*** Data excerpts Section Begins ***

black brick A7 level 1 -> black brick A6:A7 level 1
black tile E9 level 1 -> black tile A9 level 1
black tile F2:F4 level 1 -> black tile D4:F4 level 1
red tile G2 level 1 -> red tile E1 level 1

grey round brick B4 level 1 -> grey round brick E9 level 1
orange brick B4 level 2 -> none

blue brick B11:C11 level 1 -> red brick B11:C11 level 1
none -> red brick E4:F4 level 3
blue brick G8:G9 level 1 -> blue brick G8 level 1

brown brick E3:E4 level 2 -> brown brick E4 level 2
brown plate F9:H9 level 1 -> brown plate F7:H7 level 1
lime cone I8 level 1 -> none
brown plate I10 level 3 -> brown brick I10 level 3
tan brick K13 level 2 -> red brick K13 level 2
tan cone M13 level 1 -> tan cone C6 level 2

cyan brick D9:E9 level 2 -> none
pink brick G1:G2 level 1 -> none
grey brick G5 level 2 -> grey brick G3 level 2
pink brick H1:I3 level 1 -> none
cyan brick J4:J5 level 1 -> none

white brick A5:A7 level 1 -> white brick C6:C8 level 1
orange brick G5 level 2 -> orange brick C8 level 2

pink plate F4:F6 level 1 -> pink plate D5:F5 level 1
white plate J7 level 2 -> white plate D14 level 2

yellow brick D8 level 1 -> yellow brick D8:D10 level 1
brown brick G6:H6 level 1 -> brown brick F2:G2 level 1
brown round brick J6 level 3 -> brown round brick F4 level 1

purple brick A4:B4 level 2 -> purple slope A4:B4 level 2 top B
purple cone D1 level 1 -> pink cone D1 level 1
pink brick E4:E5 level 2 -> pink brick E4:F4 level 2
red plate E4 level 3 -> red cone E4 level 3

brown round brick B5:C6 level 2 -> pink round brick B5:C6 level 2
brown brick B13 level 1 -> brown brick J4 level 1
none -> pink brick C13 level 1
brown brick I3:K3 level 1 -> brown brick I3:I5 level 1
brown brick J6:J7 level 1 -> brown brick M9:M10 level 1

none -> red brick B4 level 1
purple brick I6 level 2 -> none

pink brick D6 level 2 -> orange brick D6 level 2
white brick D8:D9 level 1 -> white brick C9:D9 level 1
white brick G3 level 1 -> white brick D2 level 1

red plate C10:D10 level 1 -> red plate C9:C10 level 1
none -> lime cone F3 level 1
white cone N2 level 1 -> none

*** Data excerpts Section Ends ***

▶ _Exercise_
Report the tally of lines in the material holding "none", and add nothing to it.

▶ _Task response_
12